→ **ACTIVITY**
Using the records below, output the stretch that opens with the line containing "(859, 387) = (463, 255): yellow" and closes with the line containing "(934, 435) = (485, 300): none", exactly and including both lines, with nothing more.

→ **STORED DATA**
┌──

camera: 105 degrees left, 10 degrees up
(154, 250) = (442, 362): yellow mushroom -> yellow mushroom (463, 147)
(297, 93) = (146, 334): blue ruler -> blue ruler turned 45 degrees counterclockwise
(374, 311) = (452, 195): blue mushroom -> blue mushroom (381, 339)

└──
┌──

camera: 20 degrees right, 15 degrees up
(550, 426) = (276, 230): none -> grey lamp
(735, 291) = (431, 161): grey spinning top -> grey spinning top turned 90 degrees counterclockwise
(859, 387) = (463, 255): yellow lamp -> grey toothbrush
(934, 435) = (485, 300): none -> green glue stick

└──

→ **RESULT OF THE EXERCISE**
(859, 387) = (463, 255): yellow lamp -> grey toothbrush
(934, 435) = (485, 300): none -> green glue stick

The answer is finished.